**Task details**
Lines of the listing that contain "degrees" need to be copied.

**Dataset excerpt**
● ● ● ●
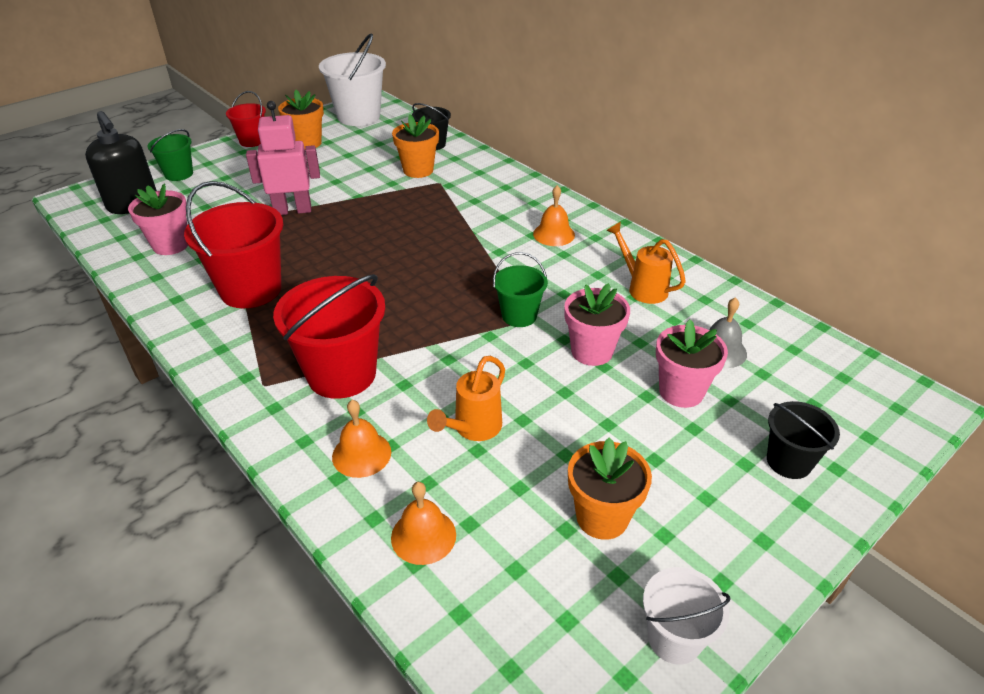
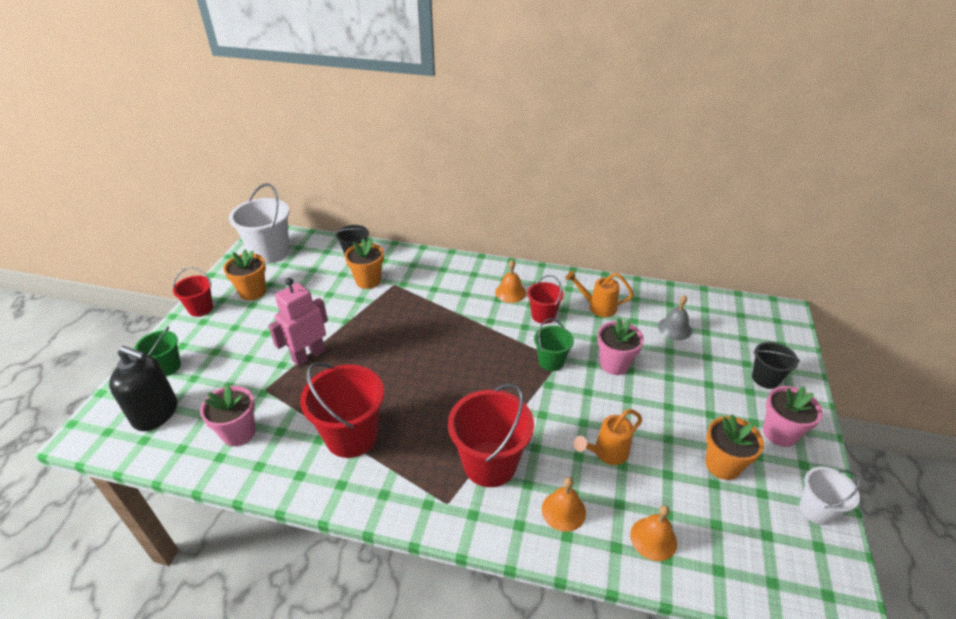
camera: 35 degrees left, 0 degrees up
orange watering can [427,356,505,441] -> orange watering can turned 60 degrees clockwise [574,409,642,465]
pink flower pot [656,319,728,408] -> pink flower pot moved to [763,386,823,447]
none -> red bucket [527,275,564,324]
● ● ● ●
**Response area**
camera: 35 degrees left, 0 degrees up
orange watering can [427,356,505,441] -> orange watering can turned 60 degrees clockwise [574,409,642,465]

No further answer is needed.